The whole of the data is to be reproduced exactly.

• _Data under study_:
============

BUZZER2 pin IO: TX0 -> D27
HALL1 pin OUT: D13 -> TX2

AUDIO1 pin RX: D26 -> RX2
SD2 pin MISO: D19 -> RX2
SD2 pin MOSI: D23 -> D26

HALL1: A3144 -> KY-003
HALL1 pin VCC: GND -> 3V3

============

• _Exercise answer_:
BUZZER2 pin IO: TX0 -> D27
HALL1 pin OUT: D13 -> TX2

AUDIO1 pin RX: D26 -> RX2
SD2 pin MISO: D19 -> RX2
SD2 pin MOSI: D23 -> D26

HALL1: A3144 -> KY-003
HALL1 pin VCC: GND -> 3V3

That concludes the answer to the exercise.